Every line of the material below should be retyped exactly.
(THE DATA begins)
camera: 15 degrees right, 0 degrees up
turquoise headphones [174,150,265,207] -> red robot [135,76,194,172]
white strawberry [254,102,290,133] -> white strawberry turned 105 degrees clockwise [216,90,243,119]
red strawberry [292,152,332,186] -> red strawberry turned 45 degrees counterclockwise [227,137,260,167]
(THE DATA ends)
**EXPECTED ANSWER**
camera: 15 degrees right, 0 degrees up
turquoise headphones [174,150,265,207] -> red robot [135,76,194,172]
white strawberry [254,102,290,133] -> white strawberry turned 105 degrees clockwise [216,90,243,119]
red strawberry [292,152,332,186] -> red strawberry turned 45 degrees counterclockwise [227,137,260,167]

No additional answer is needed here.